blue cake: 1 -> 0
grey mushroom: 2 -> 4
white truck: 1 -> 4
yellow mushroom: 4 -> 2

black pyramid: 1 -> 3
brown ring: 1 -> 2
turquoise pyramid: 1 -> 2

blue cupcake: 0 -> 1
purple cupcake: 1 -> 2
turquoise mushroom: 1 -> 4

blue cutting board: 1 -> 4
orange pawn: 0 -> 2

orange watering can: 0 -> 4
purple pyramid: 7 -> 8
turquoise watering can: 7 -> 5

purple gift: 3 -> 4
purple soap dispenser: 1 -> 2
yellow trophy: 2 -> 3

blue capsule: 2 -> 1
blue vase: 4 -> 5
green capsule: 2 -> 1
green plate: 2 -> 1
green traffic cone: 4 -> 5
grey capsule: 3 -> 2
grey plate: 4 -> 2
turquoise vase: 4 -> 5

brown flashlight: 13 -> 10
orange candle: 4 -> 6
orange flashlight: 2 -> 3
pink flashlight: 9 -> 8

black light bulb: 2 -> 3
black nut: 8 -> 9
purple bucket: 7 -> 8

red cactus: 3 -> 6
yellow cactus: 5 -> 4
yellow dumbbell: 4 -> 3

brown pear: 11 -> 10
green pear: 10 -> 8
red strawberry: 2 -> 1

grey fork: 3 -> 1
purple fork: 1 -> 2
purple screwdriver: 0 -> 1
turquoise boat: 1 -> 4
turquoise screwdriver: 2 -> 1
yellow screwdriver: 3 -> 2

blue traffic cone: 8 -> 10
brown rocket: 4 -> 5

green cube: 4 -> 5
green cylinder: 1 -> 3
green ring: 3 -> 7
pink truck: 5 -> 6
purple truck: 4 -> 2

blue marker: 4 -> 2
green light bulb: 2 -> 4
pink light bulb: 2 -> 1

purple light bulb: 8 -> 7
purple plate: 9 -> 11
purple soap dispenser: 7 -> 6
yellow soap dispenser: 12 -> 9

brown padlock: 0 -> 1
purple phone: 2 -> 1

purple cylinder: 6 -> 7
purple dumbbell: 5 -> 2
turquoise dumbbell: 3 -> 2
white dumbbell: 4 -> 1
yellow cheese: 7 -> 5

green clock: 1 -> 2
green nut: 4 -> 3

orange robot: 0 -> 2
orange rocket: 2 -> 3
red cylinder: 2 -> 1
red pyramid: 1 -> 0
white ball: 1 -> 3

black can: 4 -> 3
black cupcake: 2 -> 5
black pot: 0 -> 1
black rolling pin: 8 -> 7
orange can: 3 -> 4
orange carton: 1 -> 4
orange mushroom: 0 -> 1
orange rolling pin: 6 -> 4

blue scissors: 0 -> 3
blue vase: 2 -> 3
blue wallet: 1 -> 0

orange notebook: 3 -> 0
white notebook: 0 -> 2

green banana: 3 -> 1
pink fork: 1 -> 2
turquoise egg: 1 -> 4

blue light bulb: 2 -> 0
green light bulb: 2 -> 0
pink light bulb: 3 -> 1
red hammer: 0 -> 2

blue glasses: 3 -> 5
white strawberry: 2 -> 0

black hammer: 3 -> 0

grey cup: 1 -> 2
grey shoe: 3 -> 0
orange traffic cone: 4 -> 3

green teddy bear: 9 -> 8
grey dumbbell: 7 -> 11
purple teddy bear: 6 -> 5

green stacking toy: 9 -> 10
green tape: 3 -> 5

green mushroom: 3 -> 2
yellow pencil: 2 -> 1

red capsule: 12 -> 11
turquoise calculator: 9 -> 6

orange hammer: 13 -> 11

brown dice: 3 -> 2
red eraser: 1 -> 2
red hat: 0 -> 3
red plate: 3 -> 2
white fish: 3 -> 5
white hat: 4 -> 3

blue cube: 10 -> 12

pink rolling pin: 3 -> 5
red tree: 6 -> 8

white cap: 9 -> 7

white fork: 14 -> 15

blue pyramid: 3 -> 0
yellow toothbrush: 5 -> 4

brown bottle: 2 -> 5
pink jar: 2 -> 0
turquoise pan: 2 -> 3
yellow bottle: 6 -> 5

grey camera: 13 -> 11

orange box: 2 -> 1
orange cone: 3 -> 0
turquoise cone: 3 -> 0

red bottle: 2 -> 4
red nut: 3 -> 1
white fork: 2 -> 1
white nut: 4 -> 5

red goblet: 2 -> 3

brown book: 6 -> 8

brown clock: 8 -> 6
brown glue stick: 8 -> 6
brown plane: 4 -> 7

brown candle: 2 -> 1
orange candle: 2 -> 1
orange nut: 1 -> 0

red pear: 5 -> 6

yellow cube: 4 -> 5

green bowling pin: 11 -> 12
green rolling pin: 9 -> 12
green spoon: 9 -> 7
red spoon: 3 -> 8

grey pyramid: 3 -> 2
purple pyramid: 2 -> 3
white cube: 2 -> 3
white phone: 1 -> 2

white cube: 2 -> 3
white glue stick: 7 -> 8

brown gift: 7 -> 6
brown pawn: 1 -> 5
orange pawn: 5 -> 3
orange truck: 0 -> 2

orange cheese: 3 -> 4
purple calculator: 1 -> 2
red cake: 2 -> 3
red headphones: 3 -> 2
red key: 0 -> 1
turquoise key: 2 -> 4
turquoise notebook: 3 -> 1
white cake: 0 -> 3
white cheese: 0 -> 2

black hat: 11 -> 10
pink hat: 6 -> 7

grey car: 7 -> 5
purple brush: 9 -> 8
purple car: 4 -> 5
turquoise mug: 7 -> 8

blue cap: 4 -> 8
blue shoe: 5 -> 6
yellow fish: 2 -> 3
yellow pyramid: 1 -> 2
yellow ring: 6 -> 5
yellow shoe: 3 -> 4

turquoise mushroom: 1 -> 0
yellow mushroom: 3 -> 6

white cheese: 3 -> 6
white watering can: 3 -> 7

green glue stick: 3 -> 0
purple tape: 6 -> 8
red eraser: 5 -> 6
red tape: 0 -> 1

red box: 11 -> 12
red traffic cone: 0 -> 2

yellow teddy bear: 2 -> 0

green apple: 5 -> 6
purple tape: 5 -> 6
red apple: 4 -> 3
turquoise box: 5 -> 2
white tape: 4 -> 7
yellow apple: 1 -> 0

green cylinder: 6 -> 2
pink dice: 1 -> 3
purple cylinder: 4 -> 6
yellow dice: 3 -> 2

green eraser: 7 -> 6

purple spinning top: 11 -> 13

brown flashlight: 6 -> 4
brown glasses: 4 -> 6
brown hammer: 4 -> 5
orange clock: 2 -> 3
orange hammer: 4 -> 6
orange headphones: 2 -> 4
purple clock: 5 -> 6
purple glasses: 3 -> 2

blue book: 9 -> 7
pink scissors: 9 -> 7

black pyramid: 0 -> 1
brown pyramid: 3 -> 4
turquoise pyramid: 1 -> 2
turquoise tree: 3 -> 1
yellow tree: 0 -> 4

▬▬▬▬▬▬

- EXERCISE INSTRUCTIONS -
From the entries above, copy each line that holds "cylinder".

- EXERCISE ANSWER -
green cylinder: 1 -> 3
purple cylinder: 6 -> 7
red cylinder: 2 -> 1
green cylinder: 6 -> 2
purple cylinder: 4 -> 6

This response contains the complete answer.